WHAT NEEDS TO BE DONE
For each entry, repeat the text exactly and omit any picture it holds.
======== DATASET EXTRACT
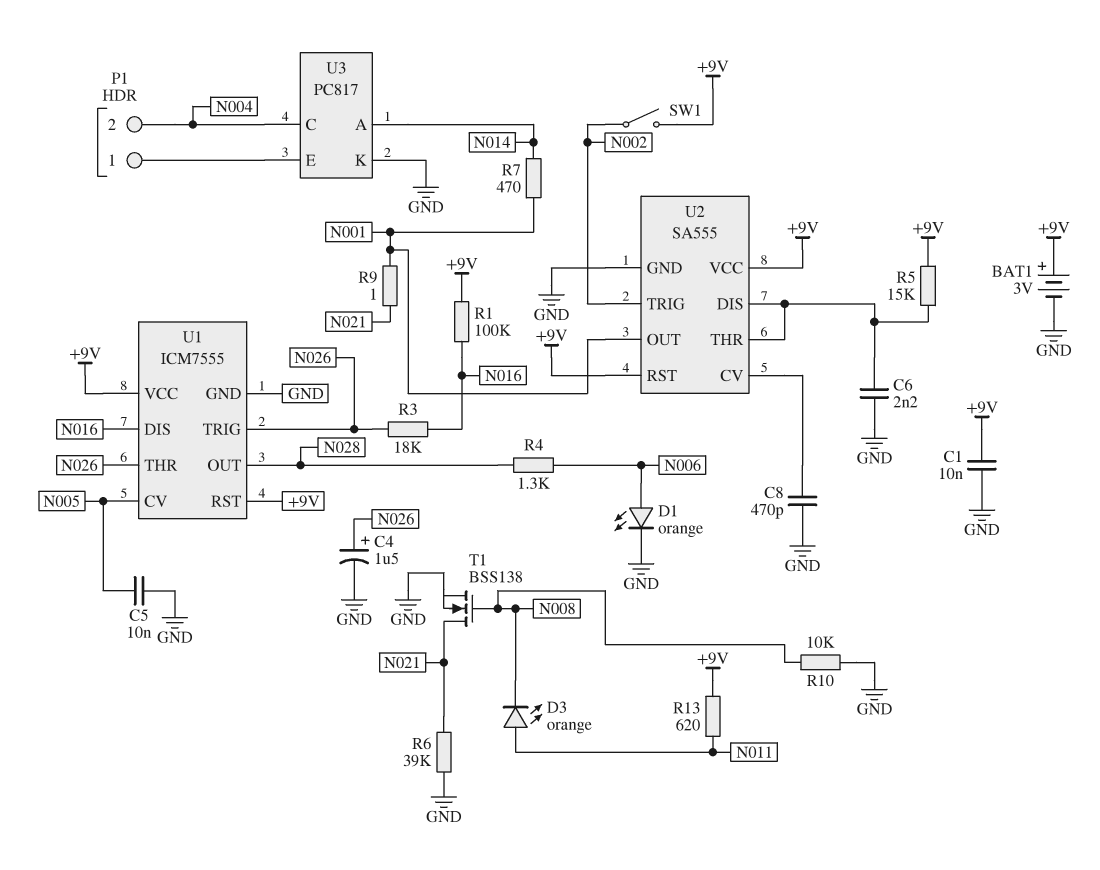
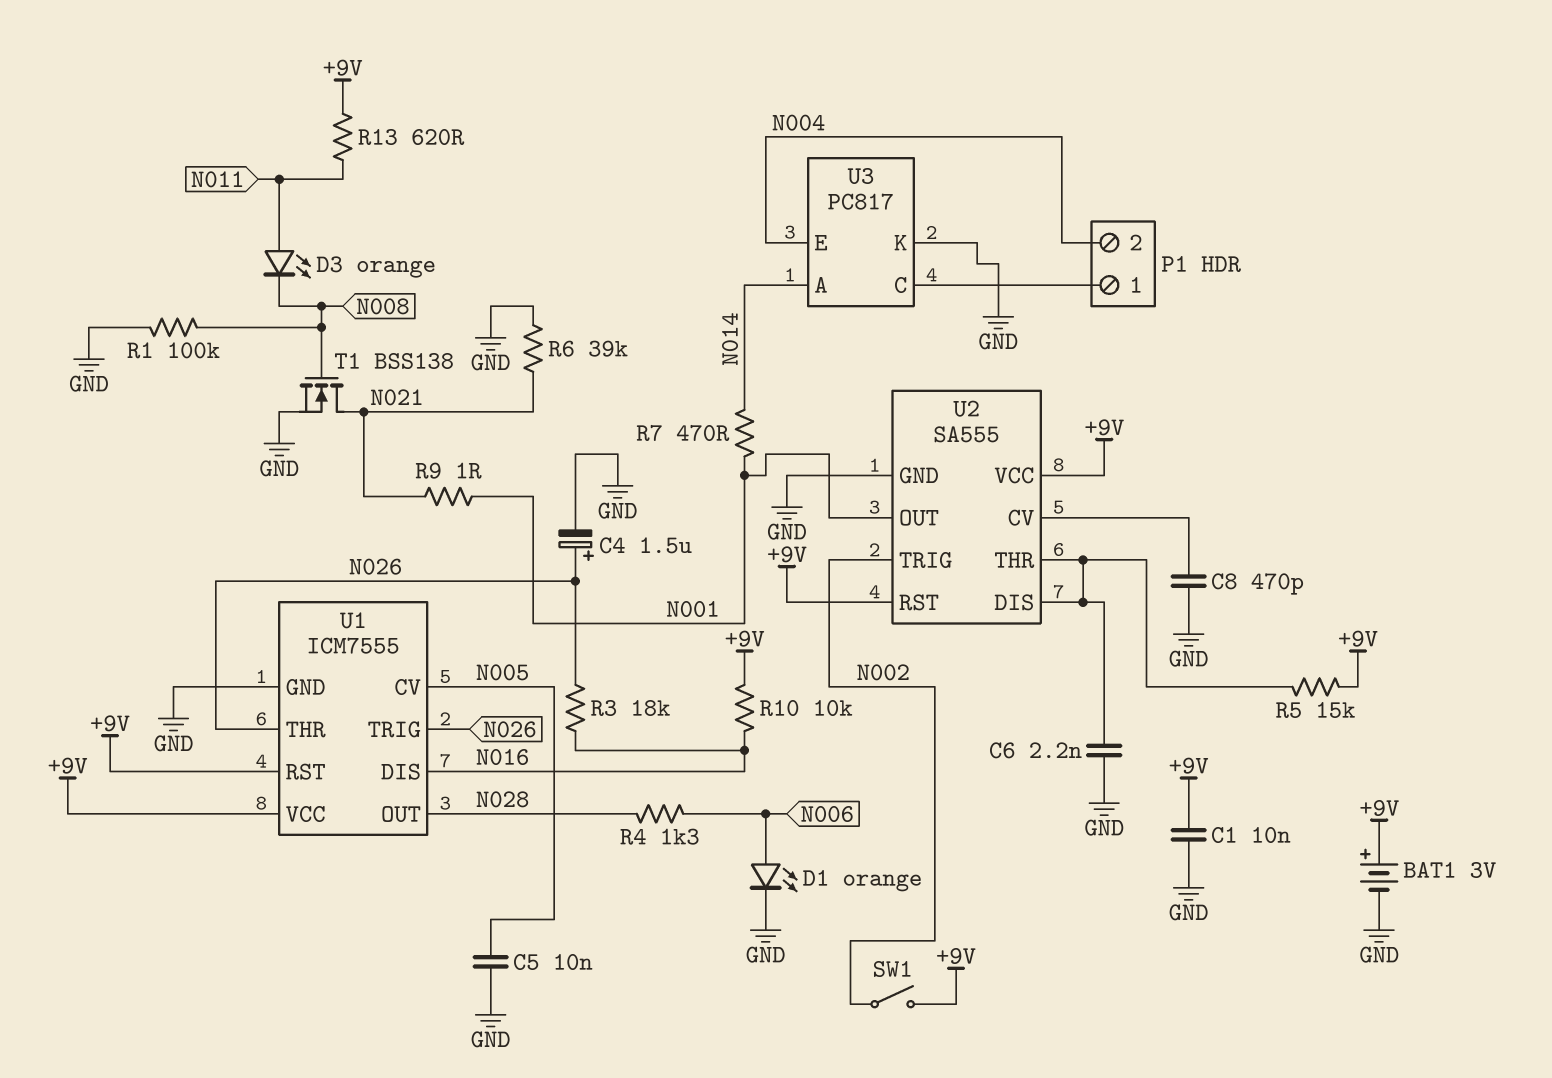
R1: 100k (+9V, N016) -> 100k (GND, N008)
R10: 10k (GND, N008) -> 10k (+9V, N016)
U3 pin C: N004 -> P1/1
U3 pin E: P1/1 -> N004

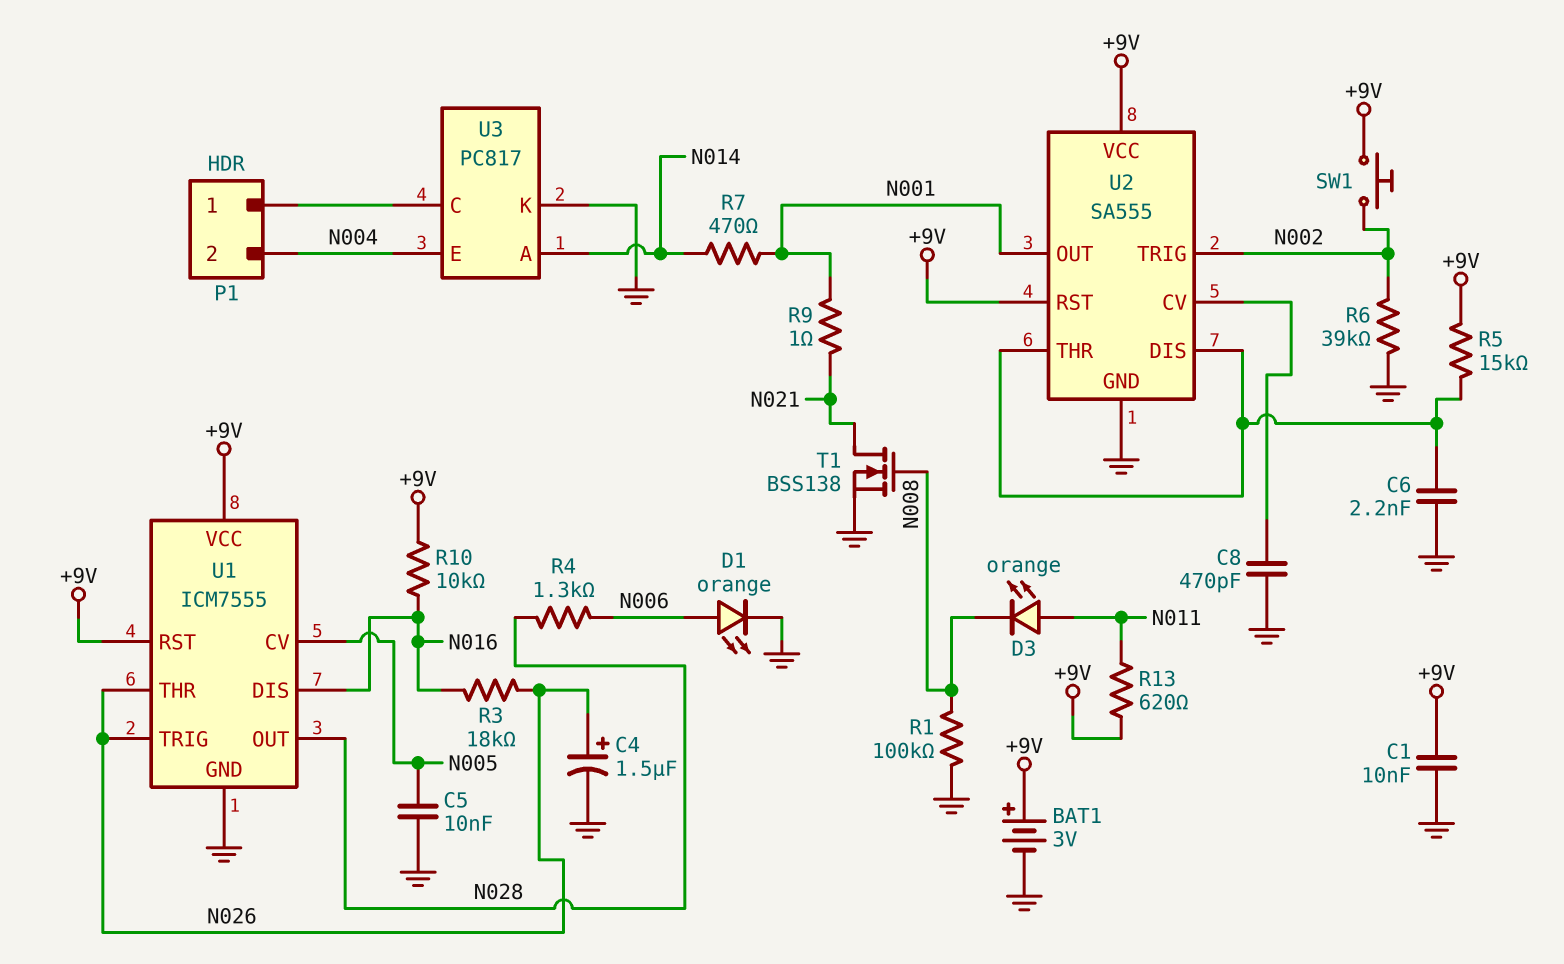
R6: 39k (GND, N021) -> 39k (GND, N002)
SW1: switch (+9V, N002) -> button (+9V, N002)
================
EXERCISE ANSWER
R1: 100k (+9V, N016) -> 100k (GND, N008)
R10: 10k (GND, N008) -> 10k (+9V, N016)
U3 pin C: N004 -> P1/1
U3 pin E: P1/1 -> N004

R6: 39k (GND, N021) -> 39k (GND, N002)
SW1: switch (+9V, N002) -> button (+9V, N002)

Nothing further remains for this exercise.